-- Start of Data shown --

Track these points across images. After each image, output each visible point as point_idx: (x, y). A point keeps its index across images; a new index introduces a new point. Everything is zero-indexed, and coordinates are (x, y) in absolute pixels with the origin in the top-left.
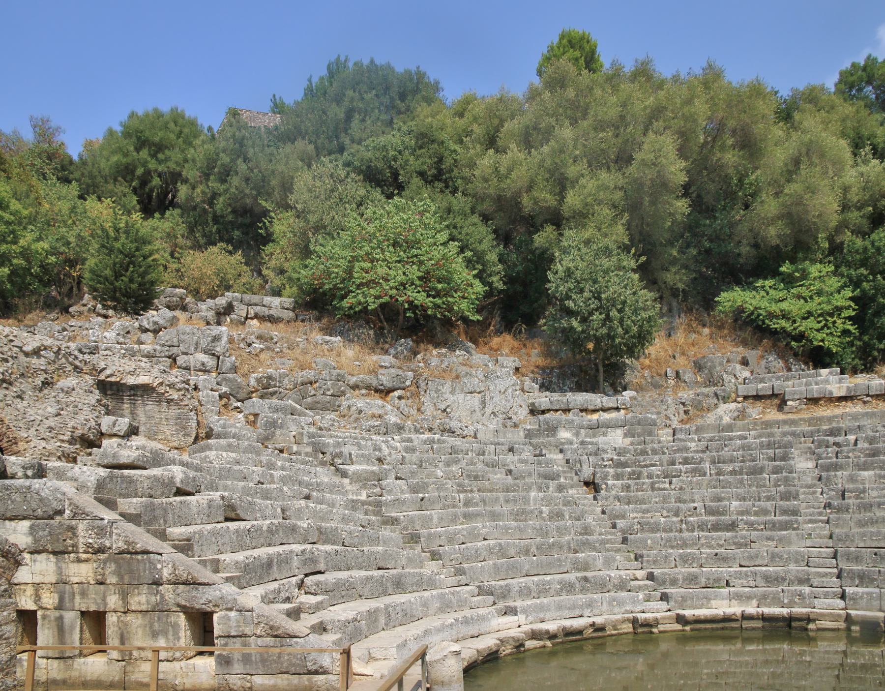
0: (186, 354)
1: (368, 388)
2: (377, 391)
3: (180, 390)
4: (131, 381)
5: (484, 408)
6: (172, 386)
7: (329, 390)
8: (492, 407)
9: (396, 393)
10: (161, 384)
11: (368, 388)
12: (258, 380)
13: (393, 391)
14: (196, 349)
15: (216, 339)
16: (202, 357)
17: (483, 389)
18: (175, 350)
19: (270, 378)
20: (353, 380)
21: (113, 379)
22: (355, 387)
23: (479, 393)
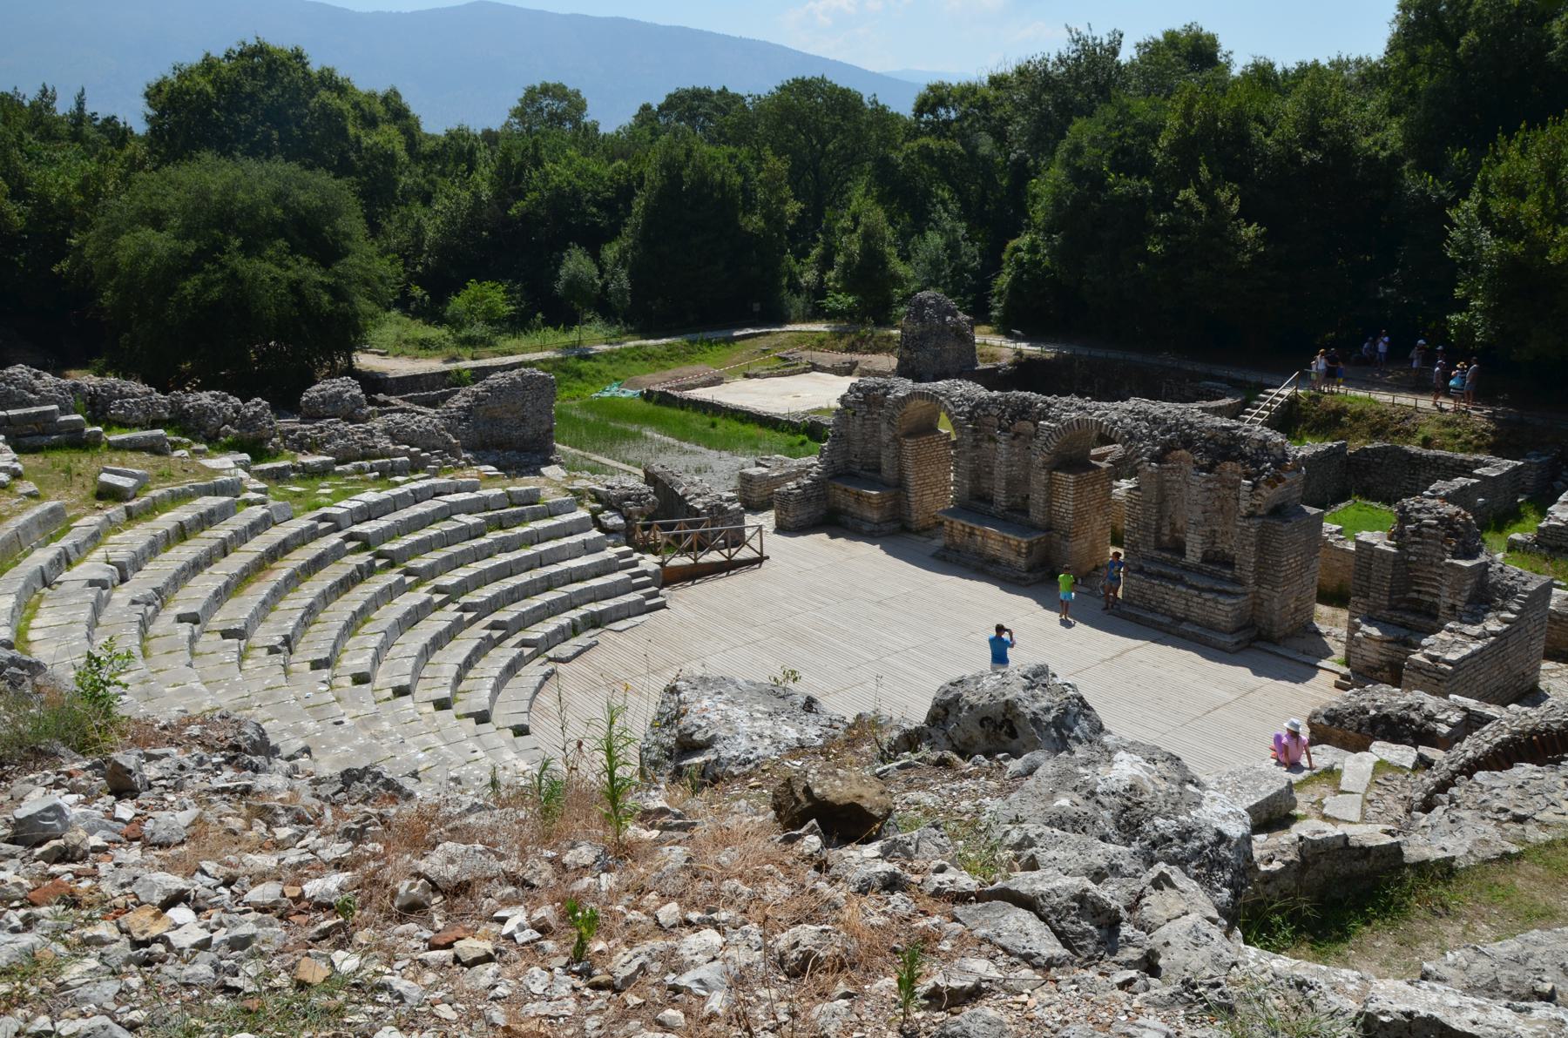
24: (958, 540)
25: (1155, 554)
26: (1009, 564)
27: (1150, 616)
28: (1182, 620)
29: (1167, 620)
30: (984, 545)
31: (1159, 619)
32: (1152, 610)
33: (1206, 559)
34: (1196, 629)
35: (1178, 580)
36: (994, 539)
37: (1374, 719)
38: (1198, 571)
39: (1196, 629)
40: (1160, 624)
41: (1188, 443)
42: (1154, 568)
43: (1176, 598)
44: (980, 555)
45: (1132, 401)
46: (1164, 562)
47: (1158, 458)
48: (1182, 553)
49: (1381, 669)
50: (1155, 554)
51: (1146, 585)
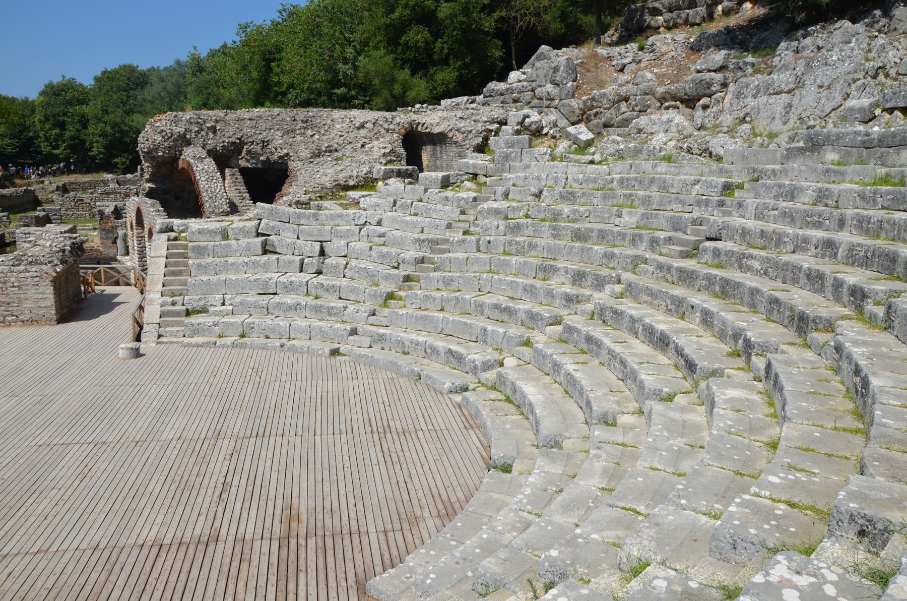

-- End of Data shown --

» **Goal**
Can you give the data above again with "top-left" replaced by "upper-left corner", changing nothing else and leaving out the pictures?

» **Written response**
Track these points across images. After each image, output each visible point as point_idx: (x, y). A point keeps its index across images; a new index introduces a new point. Everything is zero-indexed, and coordinates are (x, y) in absolute pixels with the origin in the upper-left corner.
0: (186, 354)
1: (368, 388)
2: (377, 391)
3: (180, 390)
4: (131, 381)
5: (484, 408)
6: (172, 386)
7: (329, 390)
8: (492, 407)
9: (396, 393)
10: (161, 384)
11: (368, 388)
12: (258, 380)
13: (393, 391)
14: (196, 349)
15: (216, 339)
16: (202, 357)
17: (483, 389)
18: (175, 350)
19: (270, 378)
20: (353, 380)
21: (113, 379)
22: (355, 387)
23: (479, 393)
24: (958, 540)
25: (1155, 554)
26: (1009, 564)
27: (1150, 616)
28: (1182, 620)
29: (1167, 620)
30: (984, 545)
31: (1159, 619)
32: (1152, 610)
33: (1206, 559)
34: (1196, 629)
35: (1178, 580)
36: (994, 539)
37: (1374, 719)
38: (1198, 571)
39: (1196, 629)
40: (1160, 624)
41: (1188, 443)
42: (1154, 568)
43: (1176, 598)
44: (980, 555)
45: (1132, 401)
46: (1164, 562)
47: (1158, 458)
48: (1182, 553)
49: (1381, 669)
50: (1155, 554)
51: (1146, 585)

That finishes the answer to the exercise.